**Task details**
Scan the material for the word "FILT", then return every line where it appears.

**Excerpted records**

-=-=-

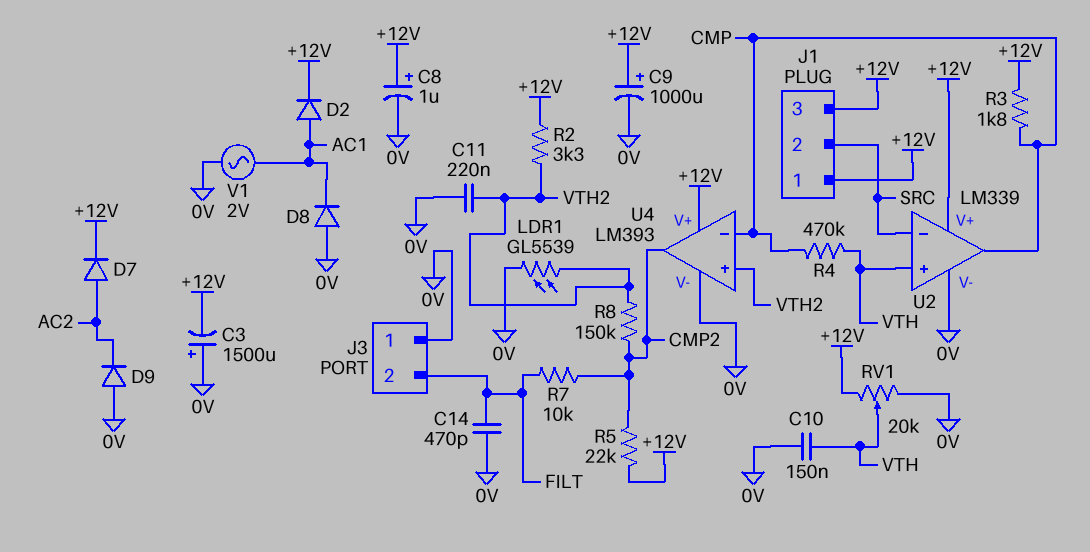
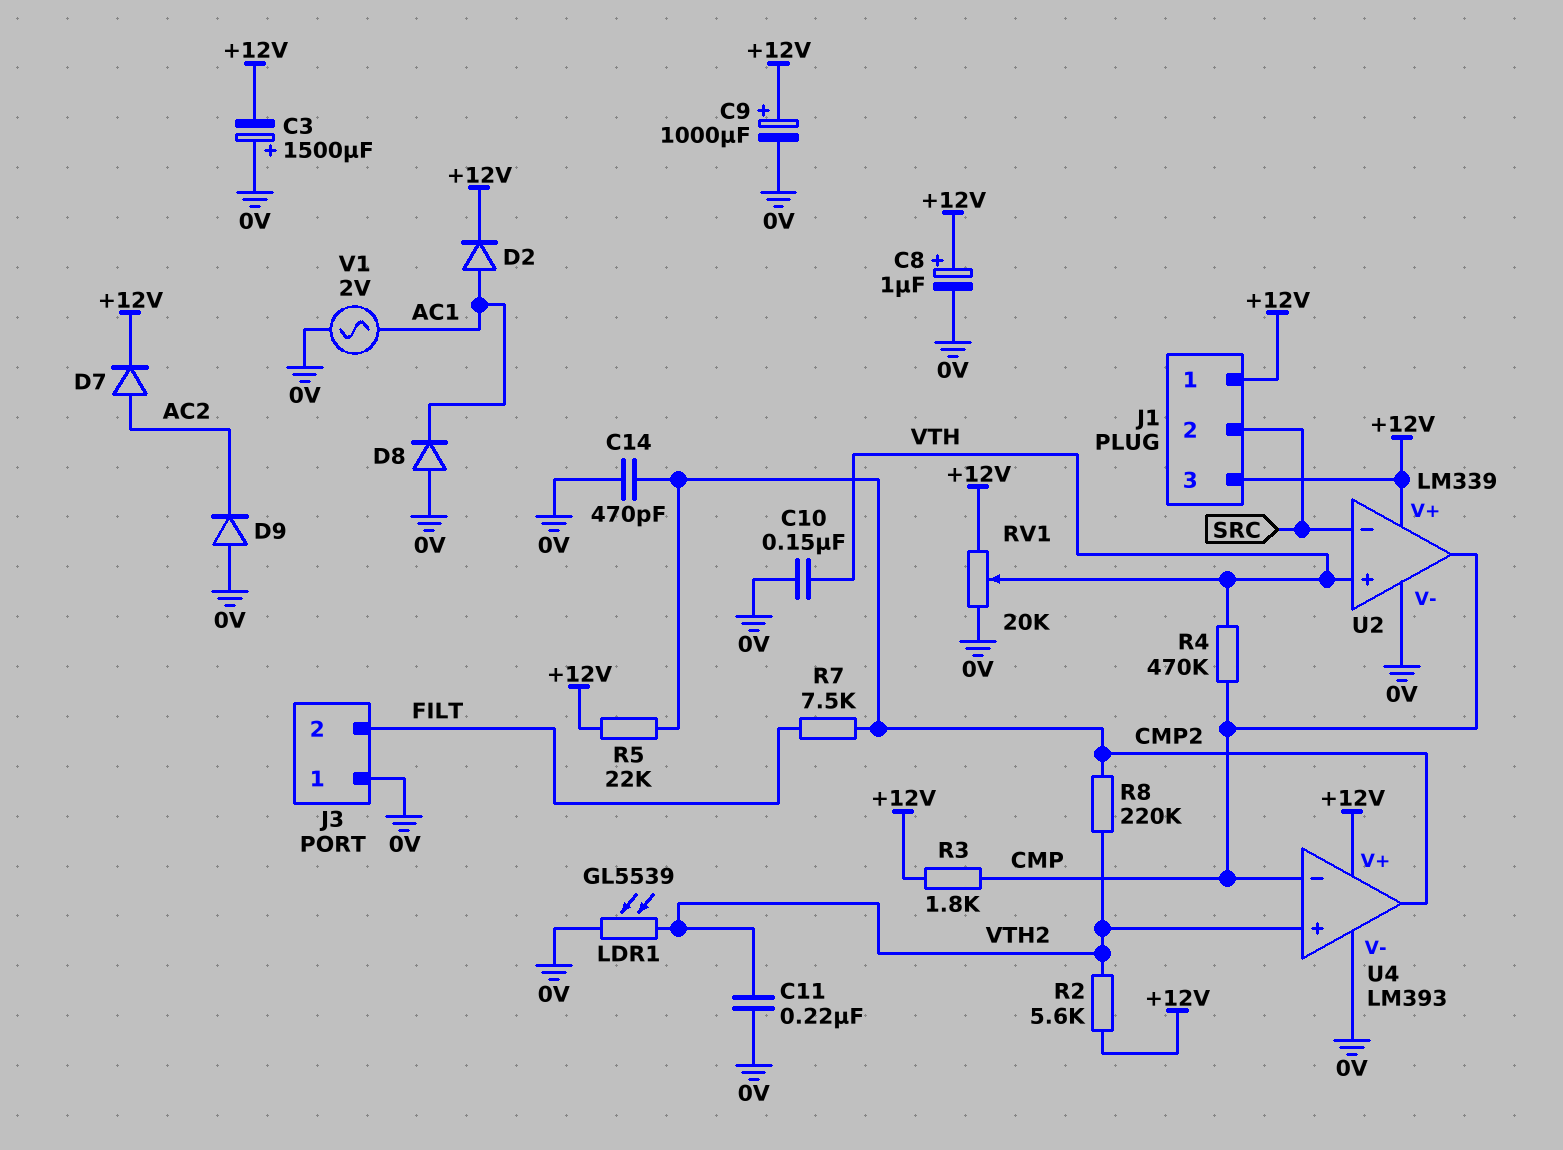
C14: 470pF (0V, FILT) -> 470pF (0V, CMP2)
R2: 3.3k (+12V, VTH2) -> 5.6k (+12V, VTH2)
R7: 10k (CMP2, FILT) -> 7.5k (CMP2, FILT)
R8: 150k (CMP2, VTH2) -> 220k (CMP2, VTH2)

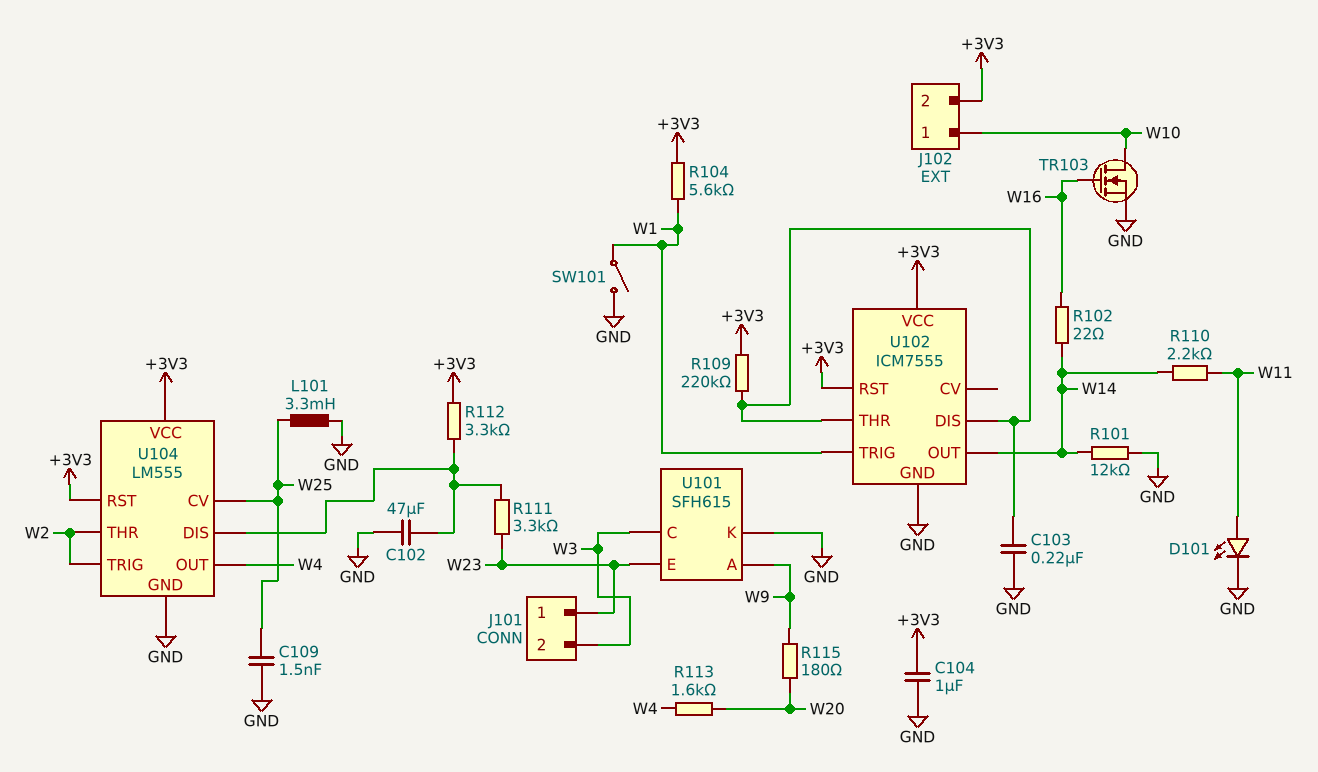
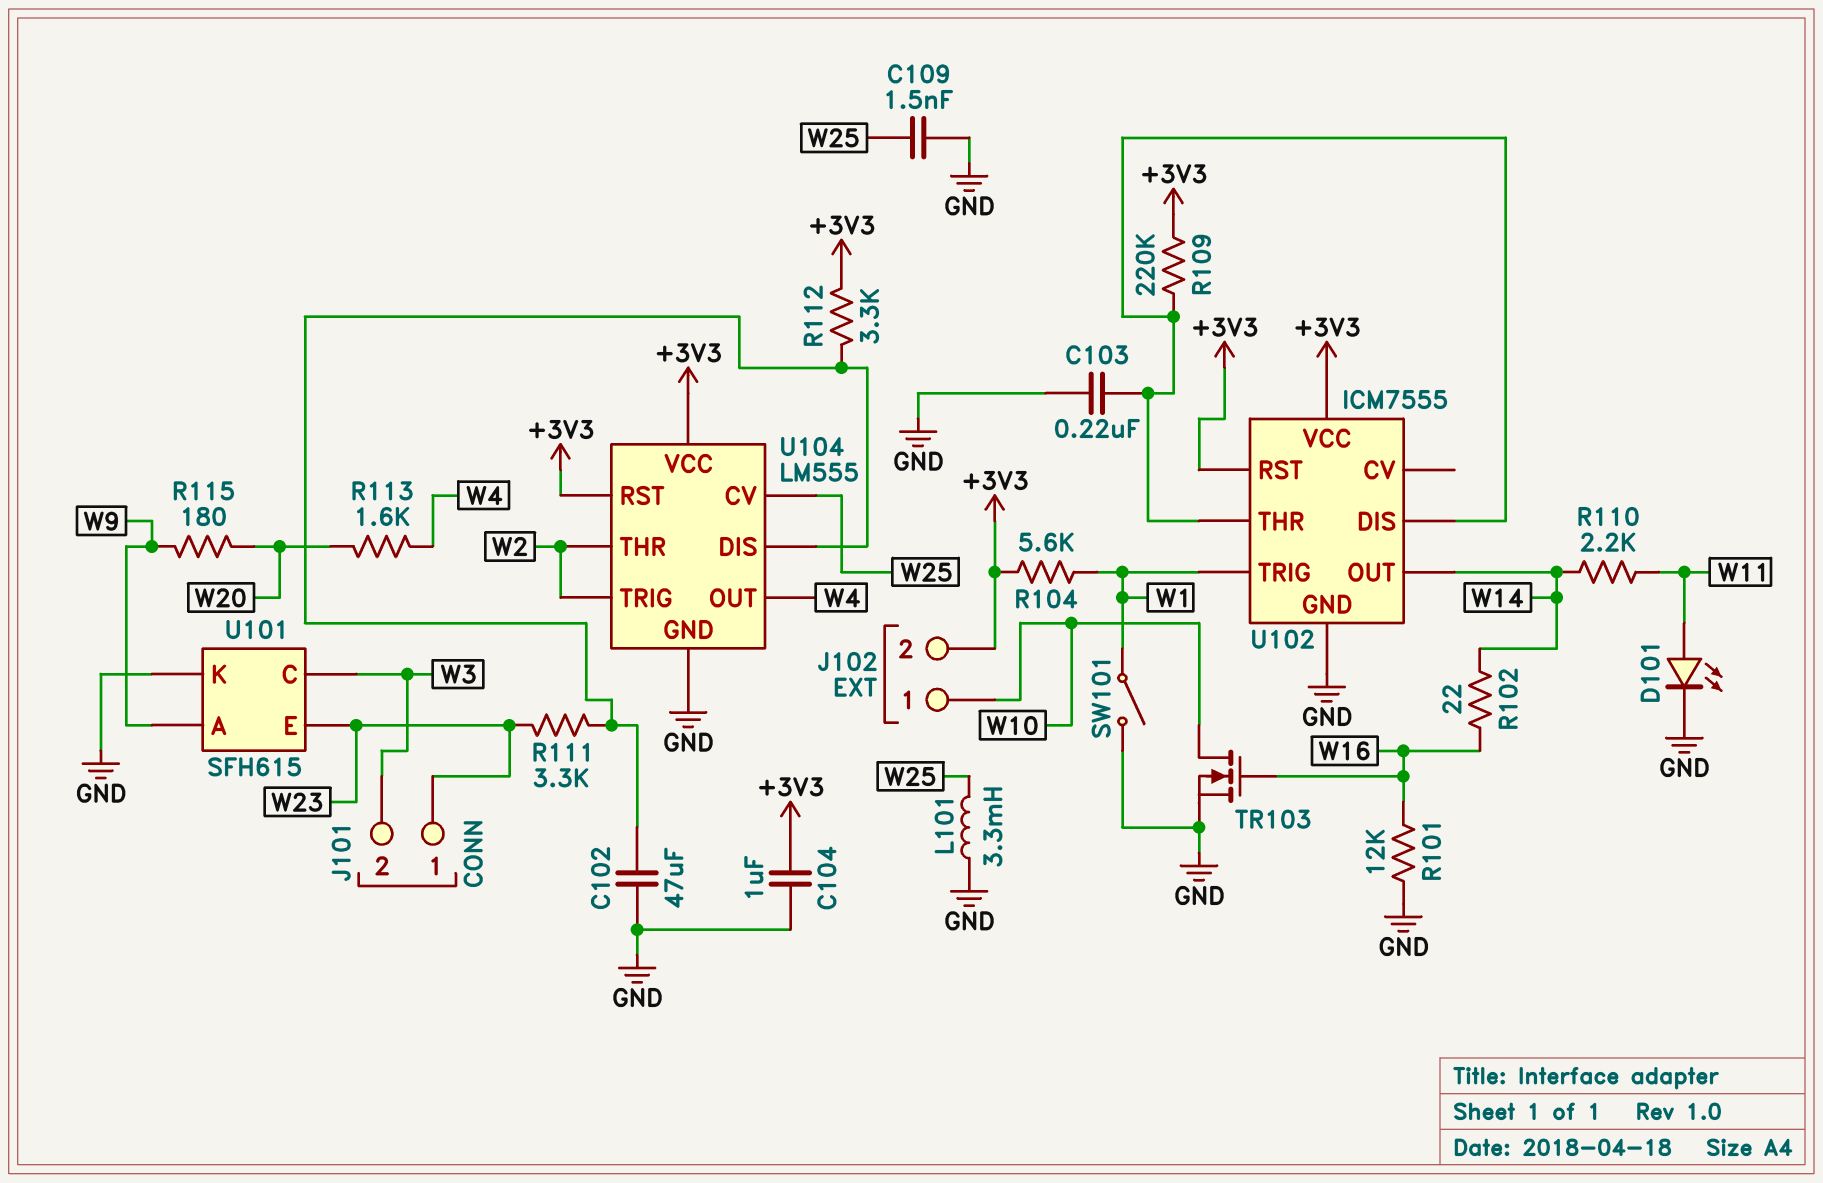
R101: 12k (GND, W14) -> 12k (GND, W16)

-=-=-

**Finished task**
C14: 470pF (0V, FILT) -> 470pF (0V, CMP2)
R7: 10k (CMP2, FILT) -> 7.5k (CMP2, FILT)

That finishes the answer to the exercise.